**Problem to work on**
Scan the material for the word "AGND", and copy each line where it shows up.

**Data for this exercise**
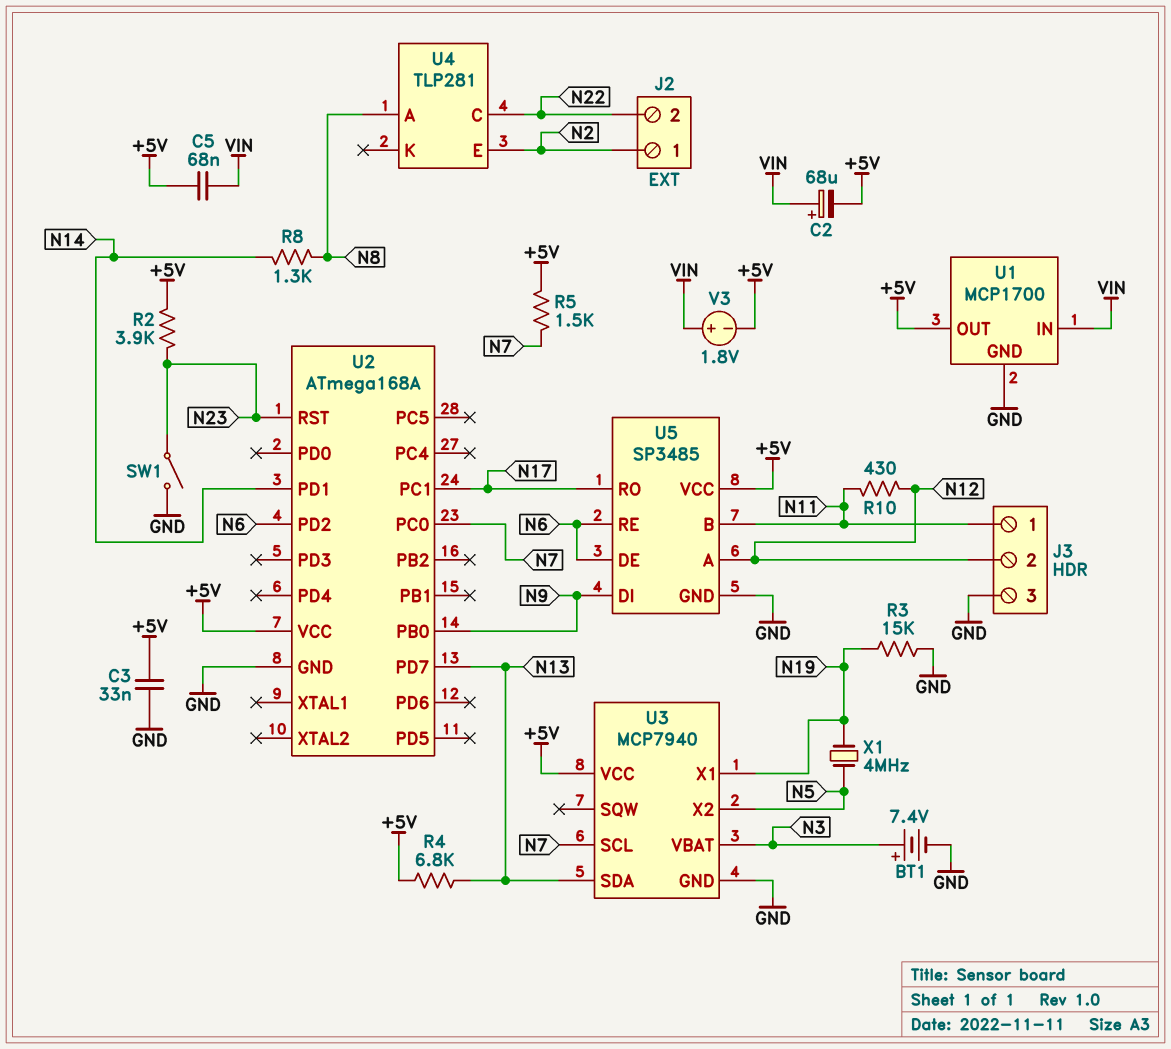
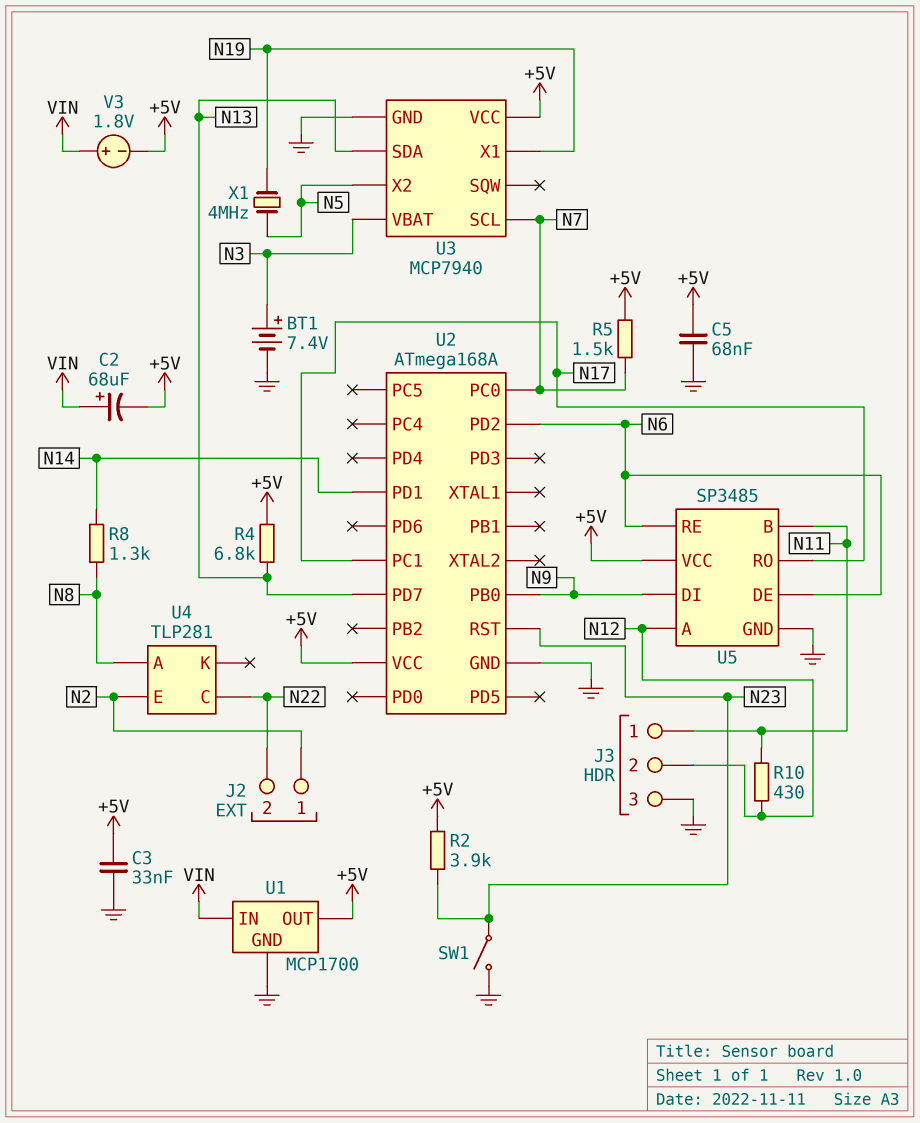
C5: 68nF (+5V, VIN) -> 68nF (+5V, GND)
R3: 15k (GND, N19) -> none

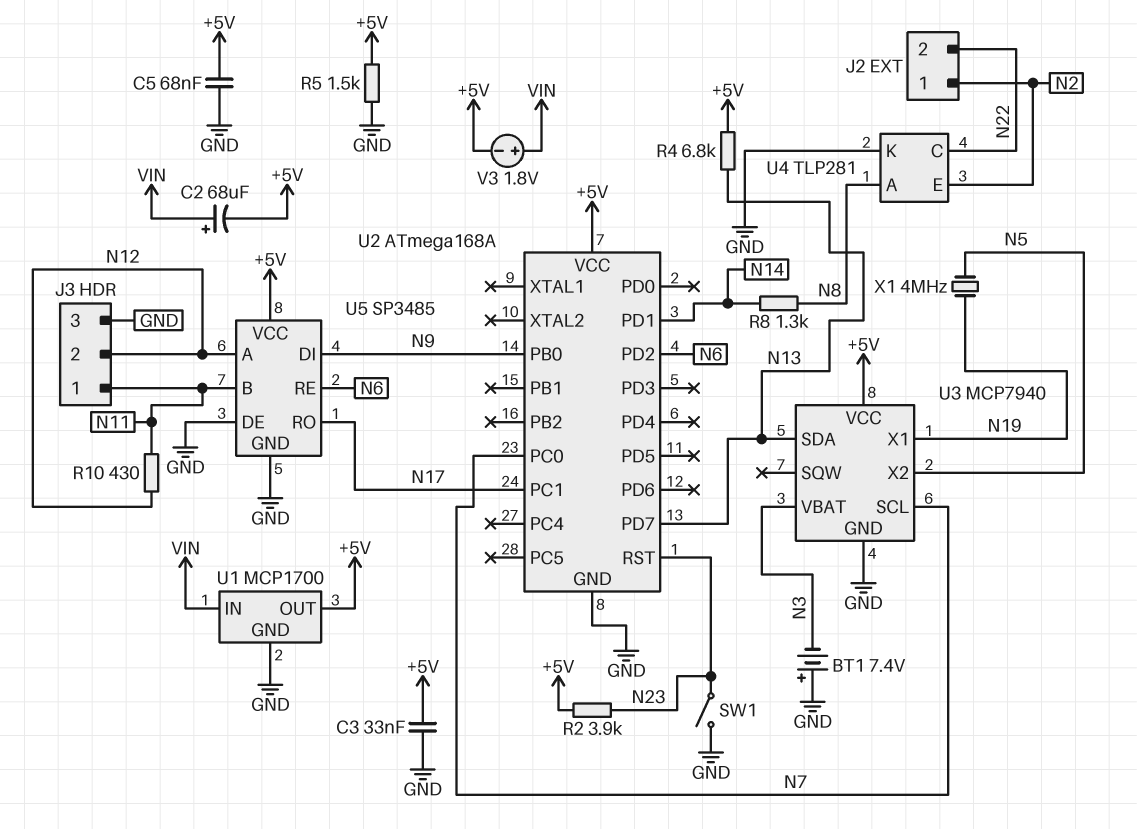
BT1: 7.4V (plus N3, minus GND) -> 7.4V (plus GND, minus N3)
R5: 1.5k (+5V, N7) -> 1.5k (+5V, GND)
U4 pin K: none -> GND
U5 pin DE: N6 -> GND

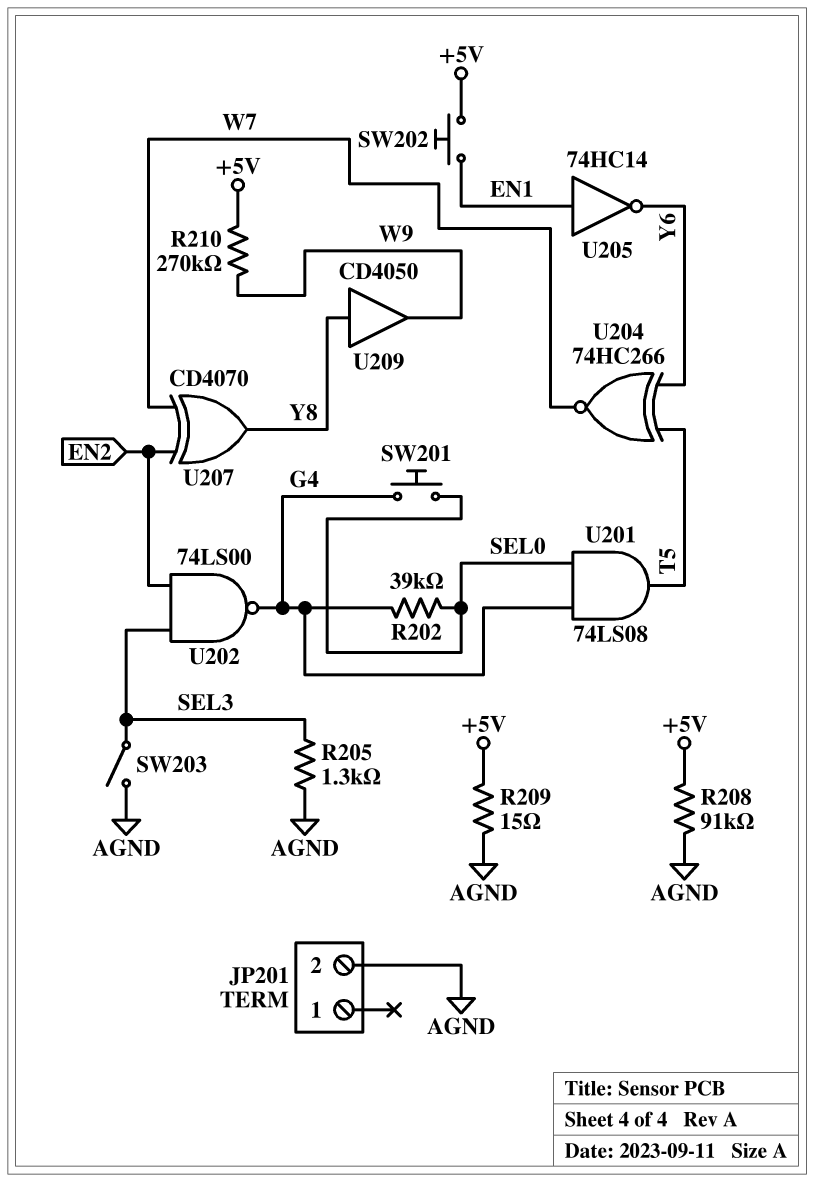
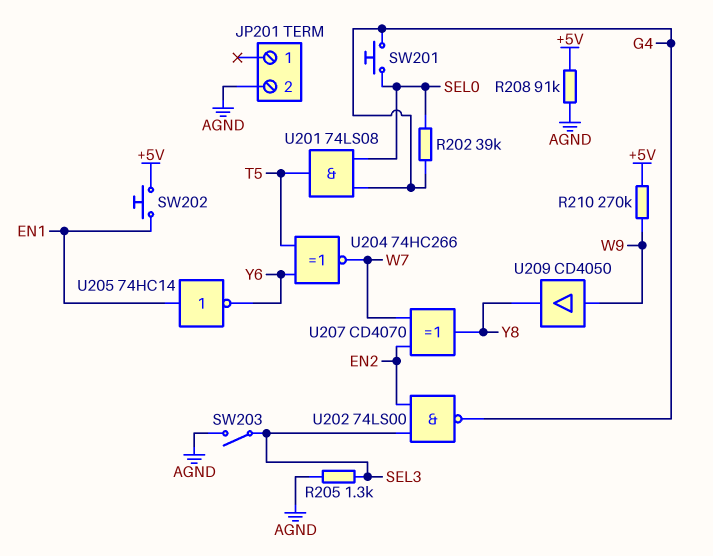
R209: 15 (+5V, AGND) -> none
U209: buffer CD4050 (in Y8, out W9) -> buffer CD4050 (in W9, out Y8)

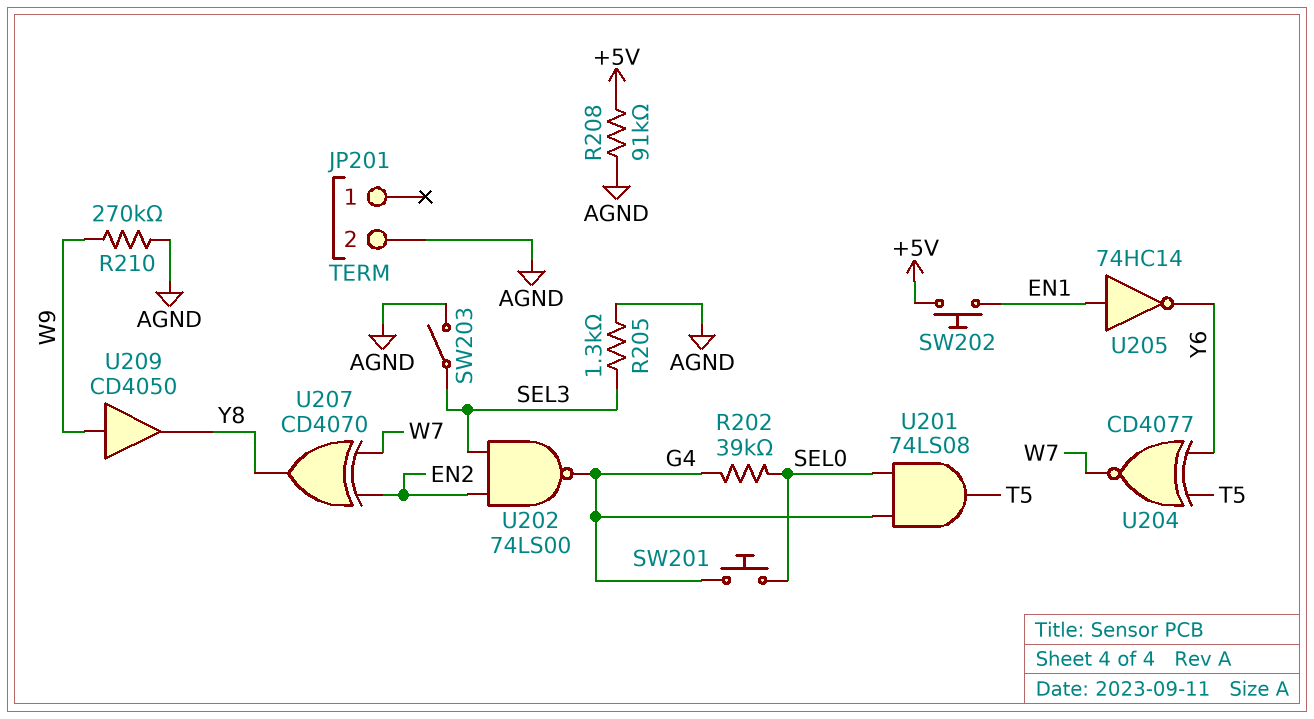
R210: 270k (+5V, W9) -> 270k (AGND, W9)
U204: XNOR 74HC266 (in T5, in Y6, out W7) -> XNOR CD4077 (in T5, in Y6, out W7)

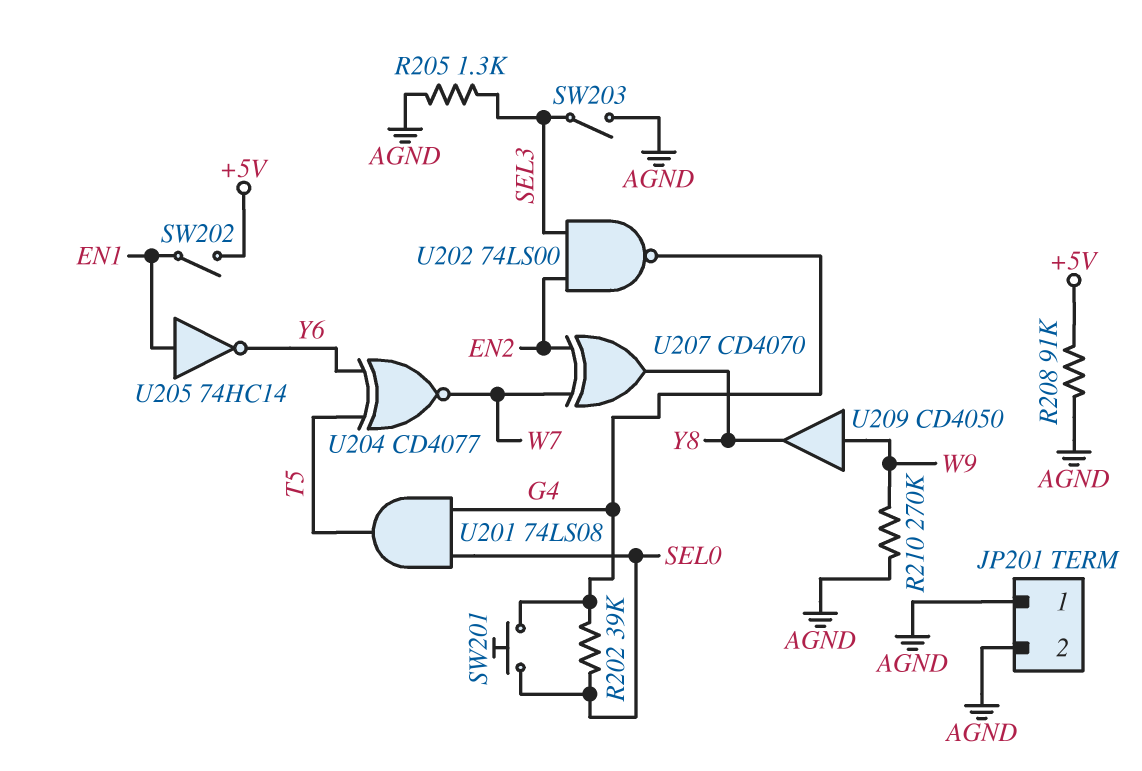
JP201 pin 1: none -> AGND
SW202: button (+5V, EN1) -> switch (+5V, EN1)

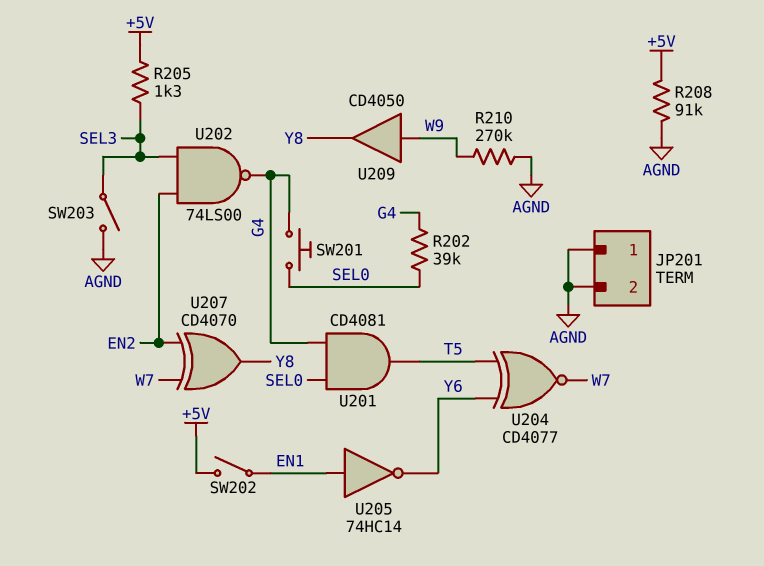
R205: 1.3k (AGND, SEL3) -> 1.3k (+5V, SEL3)
U201: AND 74LS08 (in G4, in SEL0, out T5) -> AND CD4081 (in G4, in SEL0, out T5)

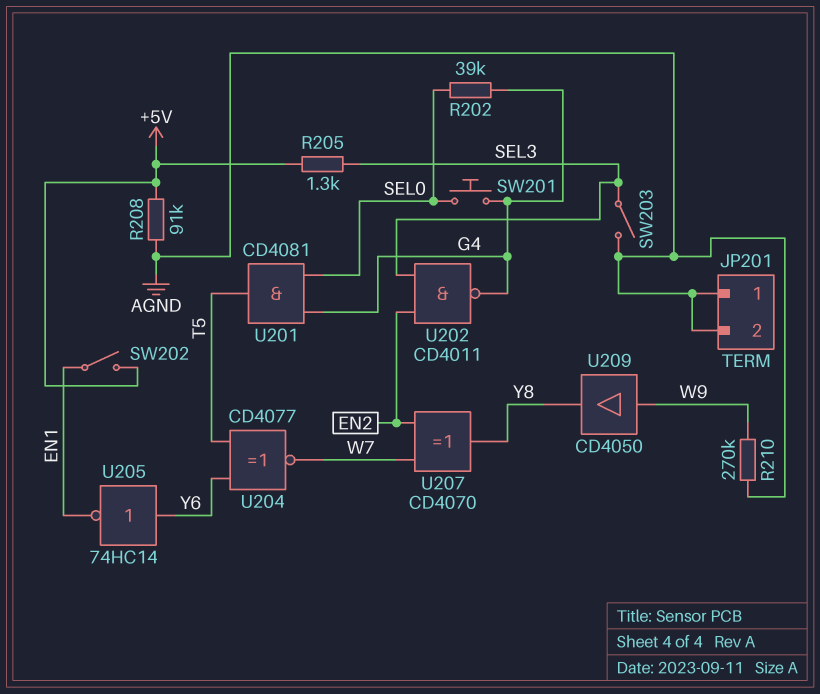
U202: NAND 74LS00 (in EN2, in SEL3, out G4) -> NAND CD4011 (in EN2, in SEL3, out G4)
U205: NOT 74HC14 (in EN1, out Y6) -> NOT 74HC14 (in Y6, out EN1)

**Task solution**
R209: 15 (+5V, AGND) -> none
R210: 270k (+5V, W9) -> 270k (AGND, W9)
JP201 pin 1: none -> AGND
R205: 1.3k (AGND, SEL3) -> 1.3k (+5V, SEL3)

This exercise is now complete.